◆ **The task**: Copy the lines below, beginning with the one that contains "C2: 33nF (COIL, RESET) -> 33nF (DGND, RESET)" and continuing through the final line, exactly as written and with no other lines.

Records from a data source
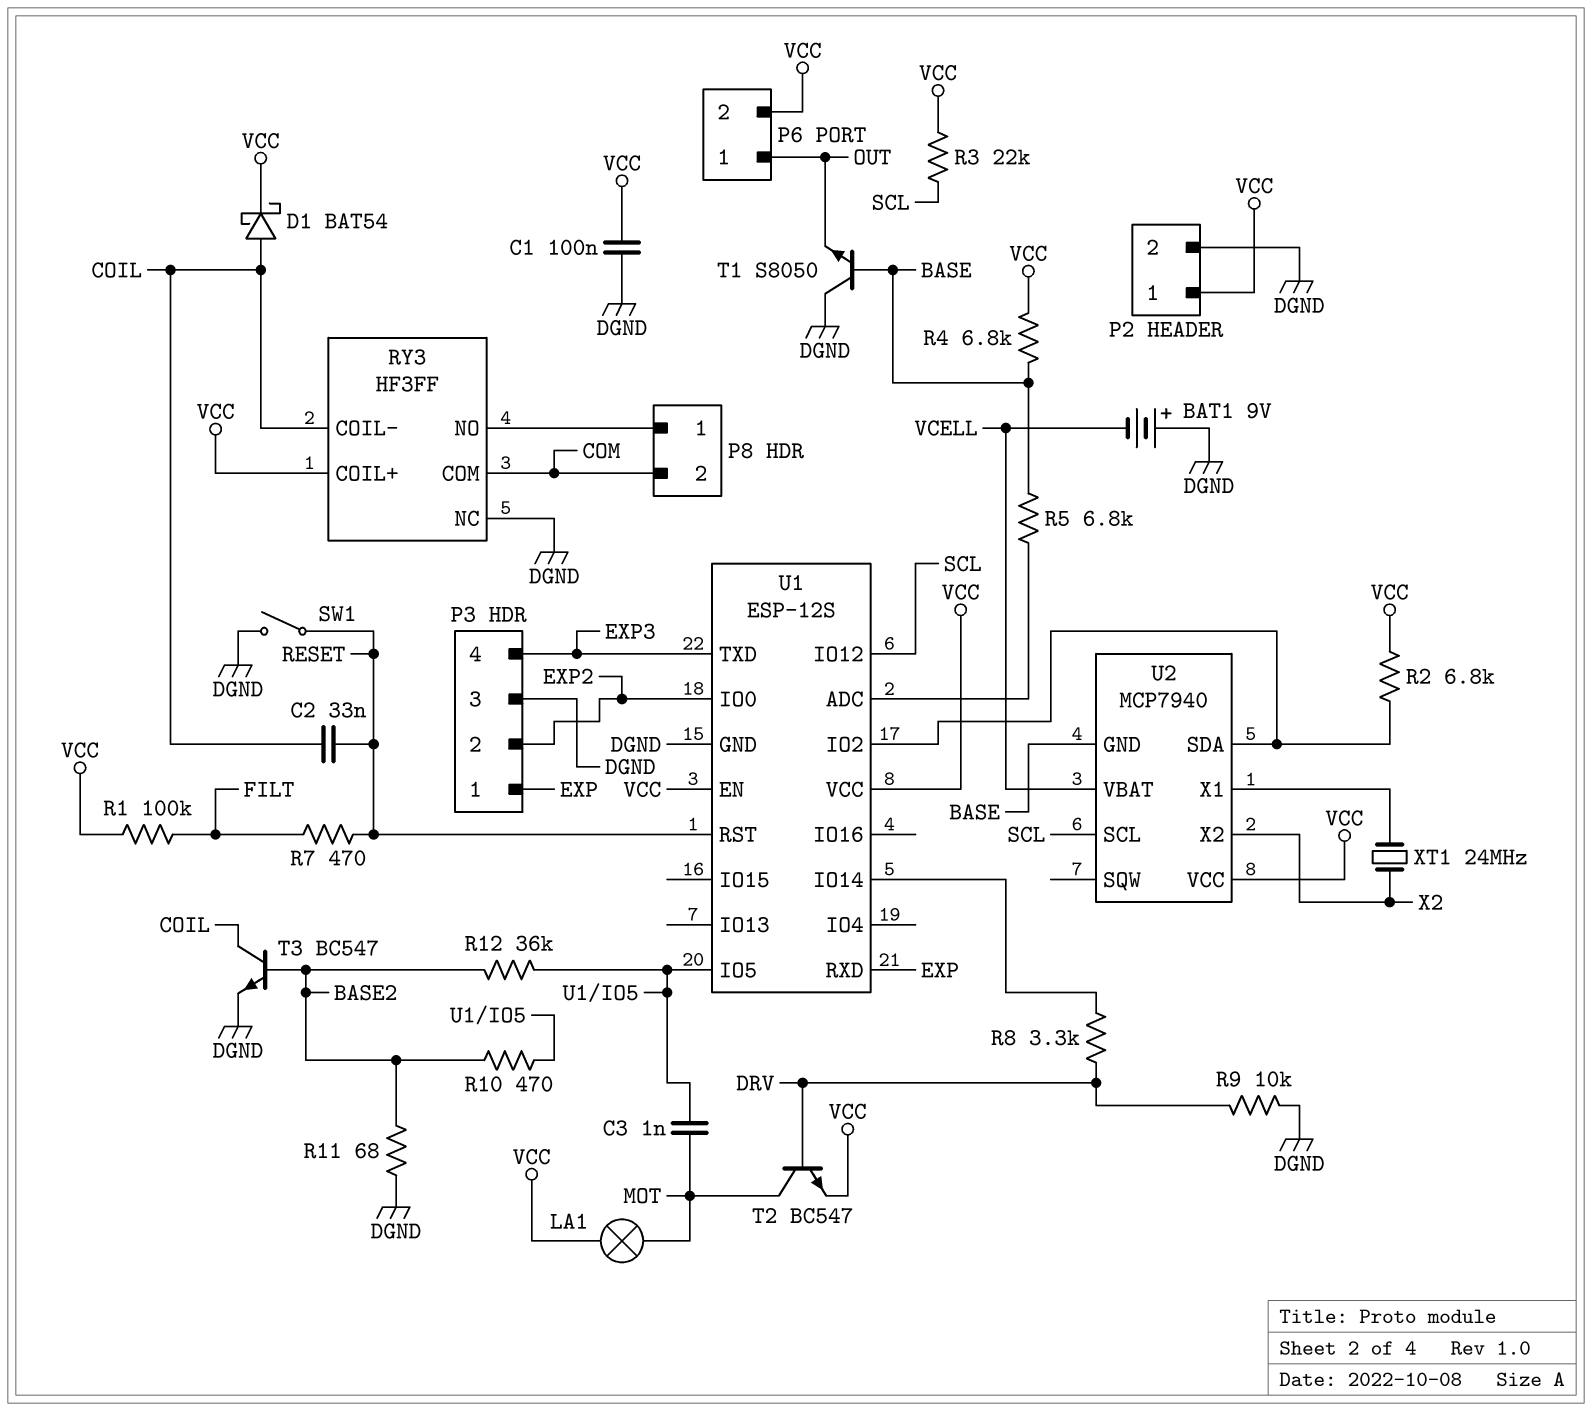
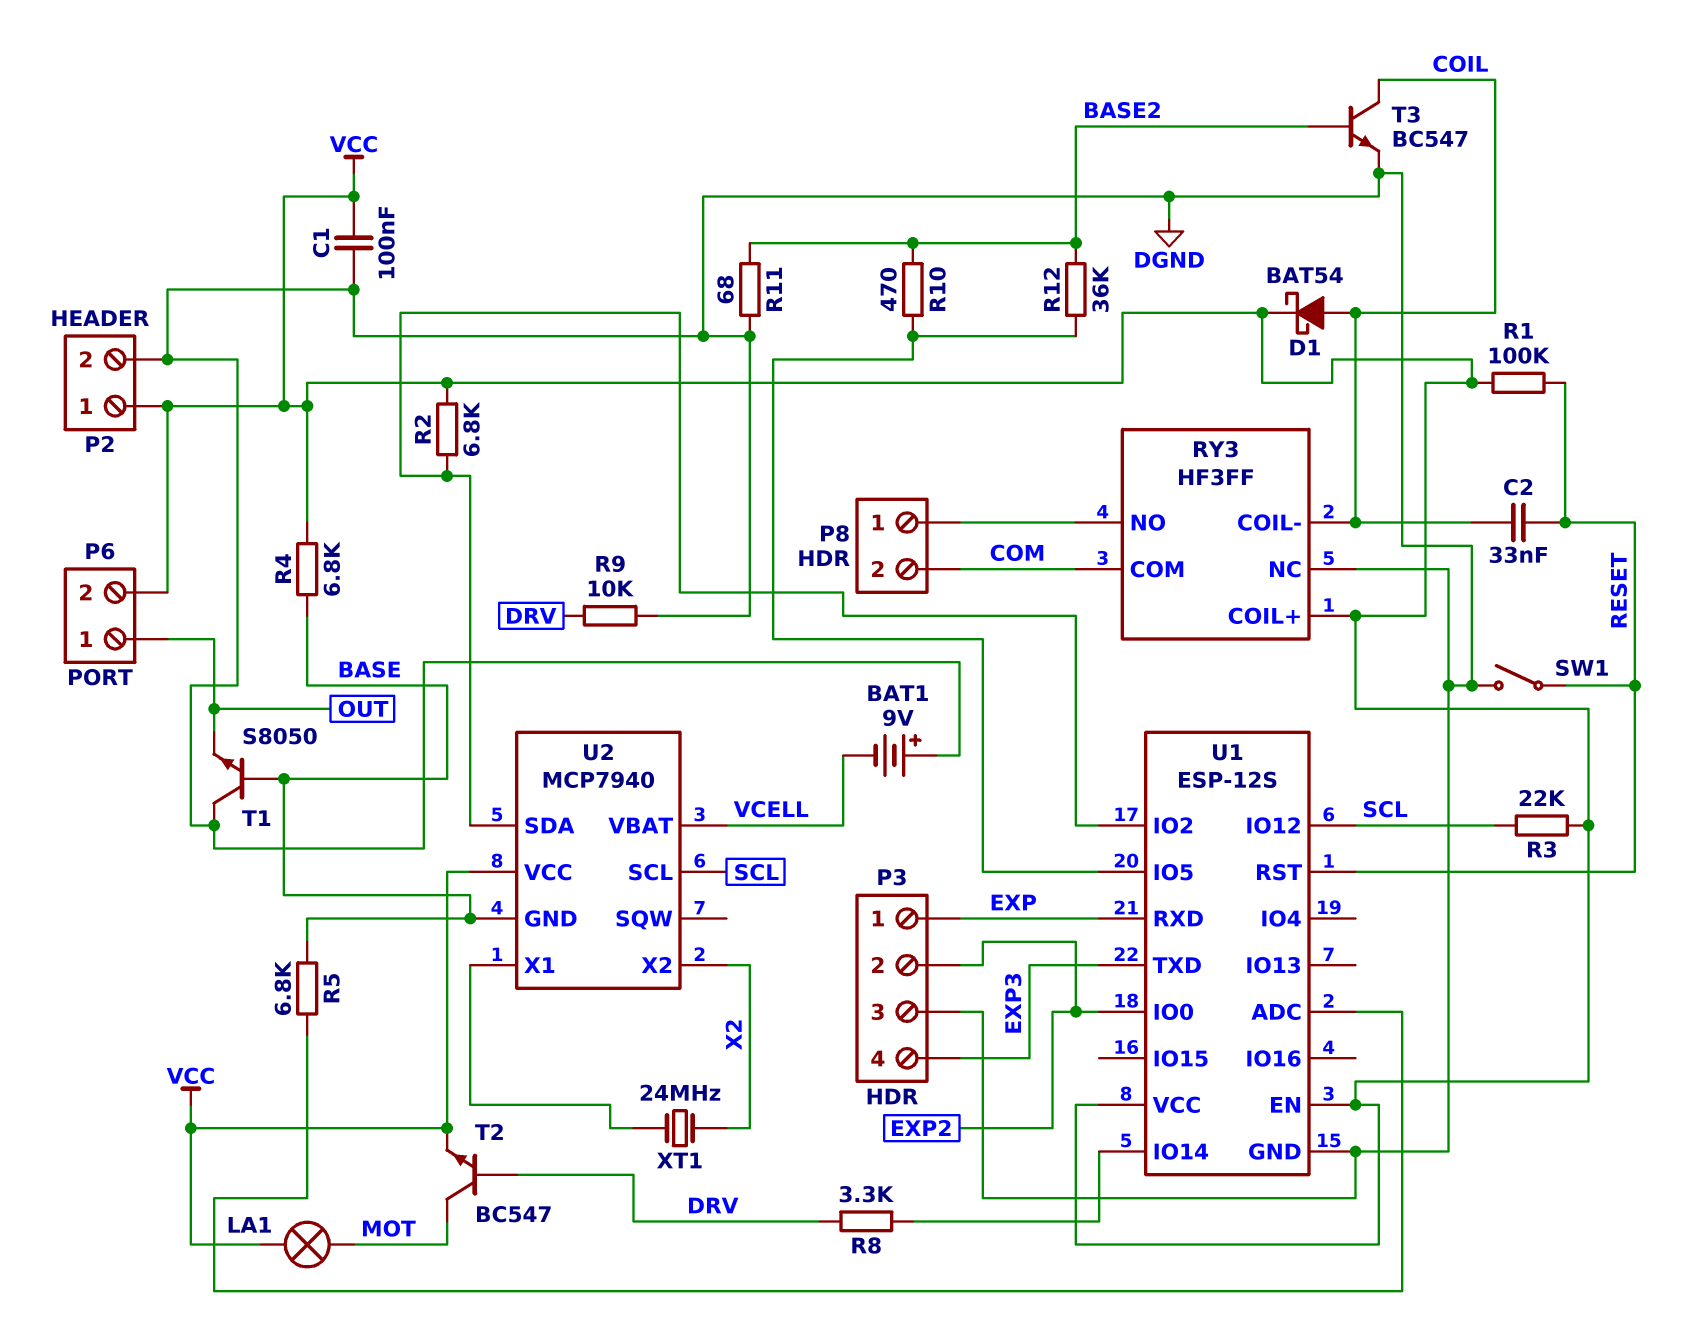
C3: 1nF (MOT, U1/IO5) -> none
R1: 100k (FILT, VCC) -> 100k (RESET, VCC)
R7: 470 (FILT, RESET) -> none

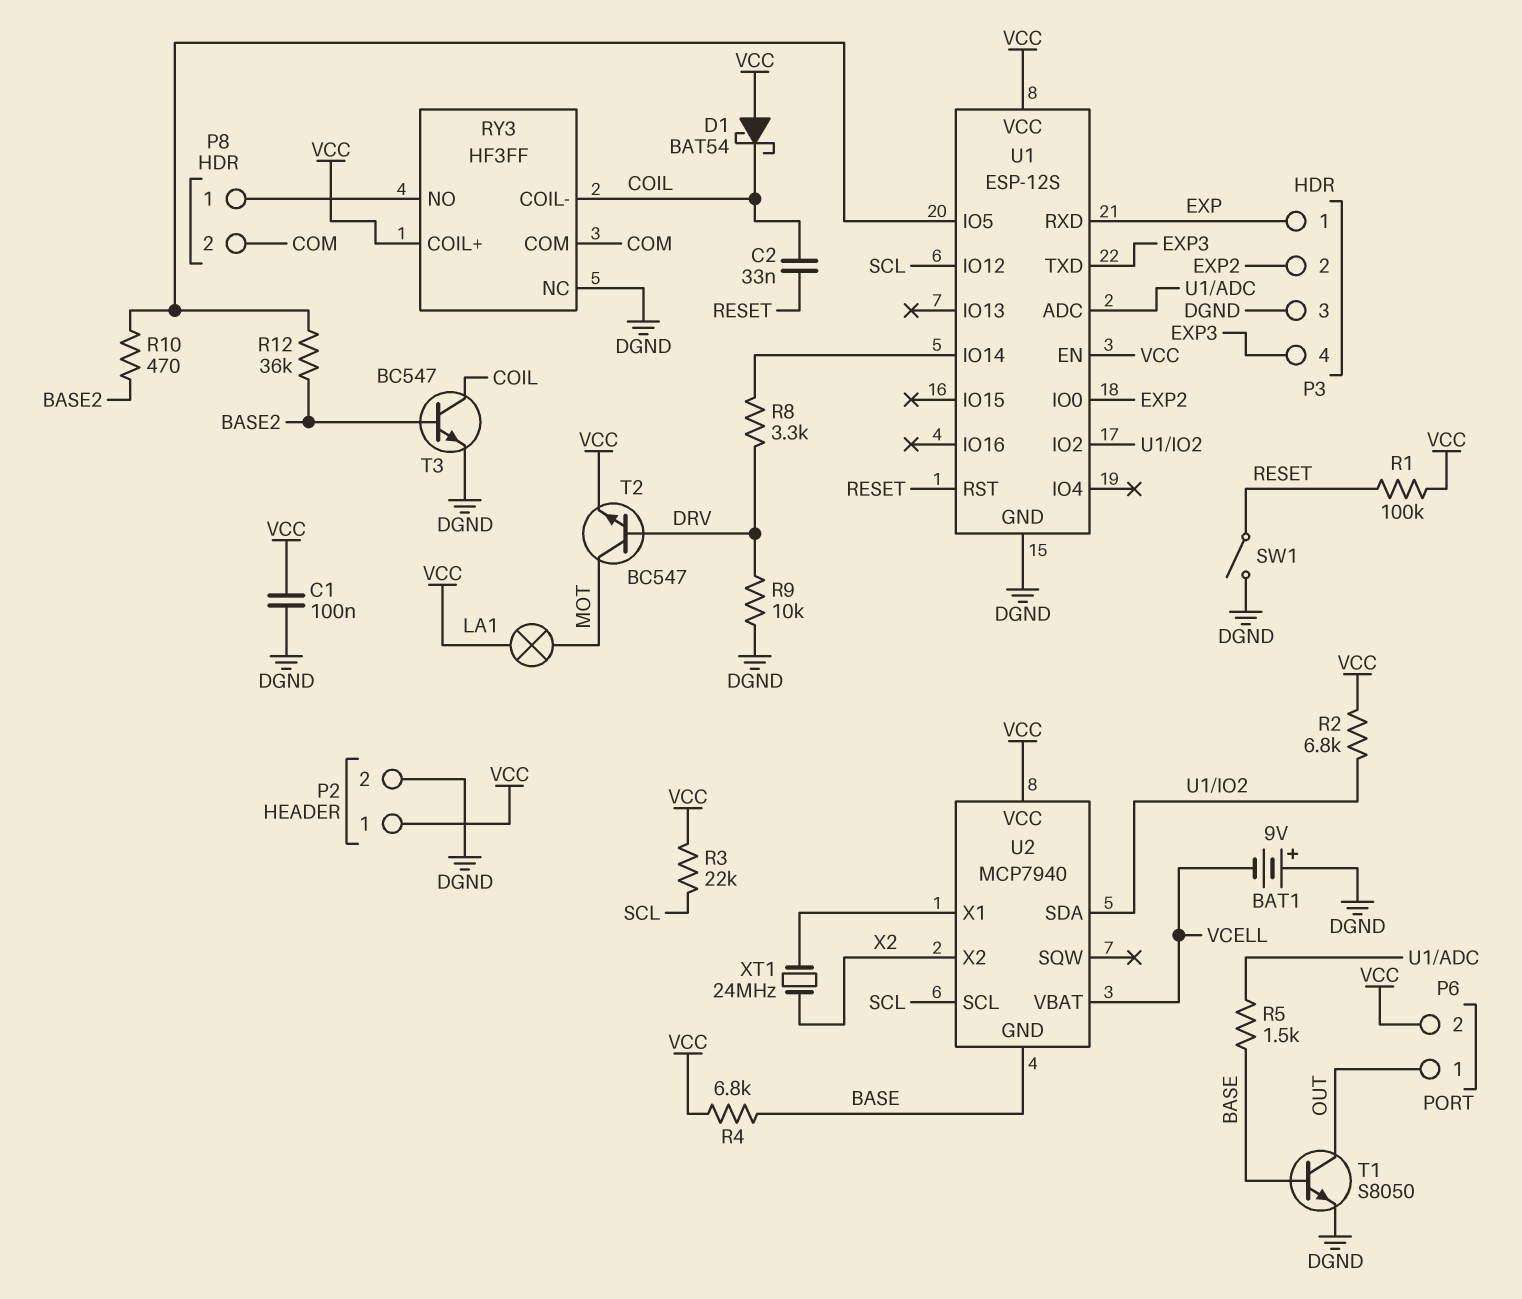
D1: schottky BAT54 (A COIL, K VCC) -> schottky BAT54 (A VCC, K COIL)
R5: 6.8k (BASE, U1/ADC) -> 1.5k (BASE, U1/ADC)
R11: 68 (BASE2, DGND) -> none
T1: NPN S8050 (B BASE, C DGND, E OUT) -> NPN S8050 (B BASE, C OUT, E DGND)

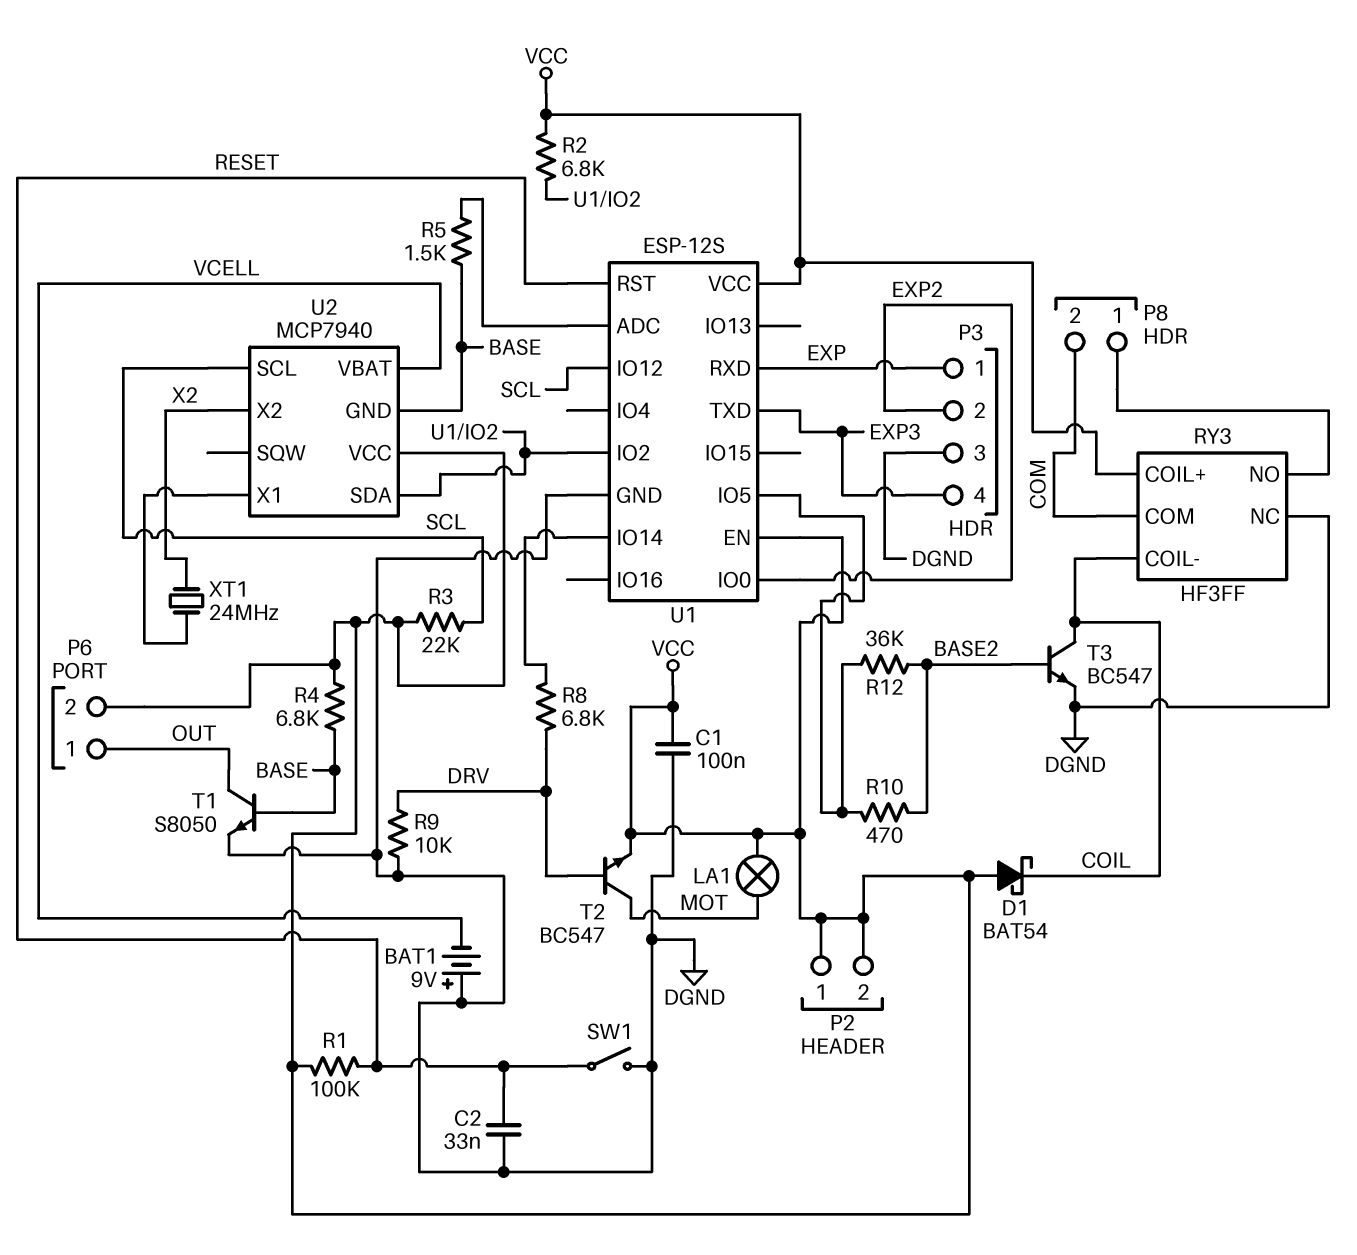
C2: 33nF (COIL, RESET) -> 33nF (DGND, RESET)
P2 pin 2: DGND -> VCC
R8: 3.3k (DRV, U1/IO14) -> 6.8k (DRV, U1/IO14)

◆ **Exercise response**:
C2: 33nF (COIL, RESET) -> 33nF (DGND, RESET)
P2 pin 2: DGND -> VCC
R8: 3.3k (DRV, U1/IO14) -> 6.8k (DRV, U1/IO14)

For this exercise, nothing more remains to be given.